- _Supplied records_:
+ + + + + + +
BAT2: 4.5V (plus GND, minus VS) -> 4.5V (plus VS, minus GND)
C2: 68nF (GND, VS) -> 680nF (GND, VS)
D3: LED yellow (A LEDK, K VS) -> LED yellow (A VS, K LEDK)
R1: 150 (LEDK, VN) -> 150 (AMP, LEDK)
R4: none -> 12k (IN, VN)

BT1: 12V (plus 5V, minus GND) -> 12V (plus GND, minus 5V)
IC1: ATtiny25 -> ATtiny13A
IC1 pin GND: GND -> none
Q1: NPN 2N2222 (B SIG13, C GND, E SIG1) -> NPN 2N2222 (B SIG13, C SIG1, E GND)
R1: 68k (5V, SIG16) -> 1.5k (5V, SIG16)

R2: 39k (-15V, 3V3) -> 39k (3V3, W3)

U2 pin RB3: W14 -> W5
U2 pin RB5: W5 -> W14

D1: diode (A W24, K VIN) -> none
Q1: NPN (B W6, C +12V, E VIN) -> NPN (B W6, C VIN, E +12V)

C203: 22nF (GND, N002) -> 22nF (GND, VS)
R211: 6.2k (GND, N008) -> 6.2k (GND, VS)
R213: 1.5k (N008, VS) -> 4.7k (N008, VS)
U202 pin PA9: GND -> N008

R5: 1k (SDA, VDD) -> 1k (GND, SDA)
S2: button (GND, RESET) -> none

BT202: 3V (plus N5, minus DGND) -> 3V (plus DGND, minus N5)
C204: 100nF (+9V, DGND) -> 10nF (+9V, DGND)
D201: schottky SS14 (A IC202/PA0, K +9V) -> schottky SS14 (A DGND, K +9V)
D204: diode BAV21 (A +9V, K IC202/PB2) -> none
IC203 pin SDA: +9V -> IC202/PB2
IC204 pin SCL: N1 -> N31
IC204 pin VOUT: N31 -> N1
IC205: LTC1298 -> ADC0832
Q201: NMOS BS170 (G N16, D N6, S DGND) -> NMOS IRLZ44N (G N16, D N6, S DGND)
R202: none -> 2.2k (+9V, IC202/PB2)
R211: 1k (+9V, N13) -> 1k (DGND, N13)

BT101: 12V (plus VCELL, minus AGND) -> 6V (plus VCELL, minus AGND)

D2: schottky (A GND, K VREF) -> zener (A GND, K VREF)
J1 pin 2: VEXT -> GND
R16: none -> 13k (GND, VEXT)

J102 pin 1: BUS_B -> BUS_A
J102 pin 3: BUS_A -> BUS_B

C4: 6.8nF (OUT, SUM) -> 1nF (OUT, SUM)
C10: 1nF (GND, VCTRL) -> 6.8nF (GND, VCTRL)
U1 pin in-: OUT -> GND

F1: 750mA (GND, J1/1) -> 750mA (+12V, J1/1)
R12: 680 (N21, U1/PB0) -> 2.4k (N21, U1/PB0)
+ + + + + + +
- _What needs to be done_: Locate "Q1: NPN 2N2222" in the material, then quote the line that contains it and all lines after it through the final one.

- _Task solution_:
Q1: NPN 2N2222 (B SIG13, C GND, E SIG1) -> NPN 2N2222 (B SIG13, C SIG1, E GND)
R1: 68k (5V, SIG16) -> 1.5k (5V, SIG16)

R2: 39k (-15V, 3V3) -> 39k (3V3, W3)

U2 pin RB3: W14 -> W5
U2 pin RB5: W5 -> W14

D1: diode (A W24, K VIN) -> none
Q1: NPN (B W6, C +12V, E VIN) -> NPN (B W6, C VIN, E +12V)

C203: 22nF (GND, N002) -> 22nF (GND, VS)
R211: 6.2k (GND, N008) -> 6.2k (GND, VS)
R213: 1.5k (N008, VS) -> 4.7k (N008, VS)
U202 pin PA9: GND -> N008

R5: 1k (SDA, VDD) -> 1k (GND, SDA)
S2: button (GND, RESET) -> none

BT202: 3V (plus N5, minus DGND) -> 3V (plus DGND, minus N5)
C204: 100nF (+9V, DGND) -> 10nF (+9V, DGND)
D201: schottky SS14 (A IC202/PA0, K +9V) -> schottky SS14 (A DGND, K +9V)
D204: diode BAV21 (A +9V, K IC202/PB2) -> none
IC203 pin SDA: +9V -> IC202/PB2
IC204 pin SCL: N1 -> N31
IC204 pin VOUT: N31 -> N1
IC205: LTC1298 -> ADC0832
Q201: NMOS BS170 (G N16, D N6, S DGND) -> NMOS IRLZ44N (G N16, D N6, S DGND)
R202: none -> 2.2k (+9V, IC202/PB2)
R211: 1k (+9V, N13) -> 1k (DGND, N13)

BT101: 12V (plus VCELL, minus AGND) -> 6V (plus VCELL, minus AGND)

D2: schottky (A GND, K VREF) -> zener (A GND, K VREF)
J1 pin 2: VEXT -> GND
R16: none -> 13k (GND, VEXT)

J102 pin 1: BUS_B -> BUS_A
J102 pin 3: BUS_A -> BUS_B

C4: 6.8nF (OUT, SUM) -> 1nF (OUT, SUM)
C10: 1nF (GND, VCTRL) -> 6.8nF (GND, VCTRL)
U1 pin in-: OUT -> GND

F1: 750mA (GND, J1/1) -> 750mA (+12V, J1/1)
R12: 680 (N21, U1/PB0) -> 2.4k (N21, U1/PB0)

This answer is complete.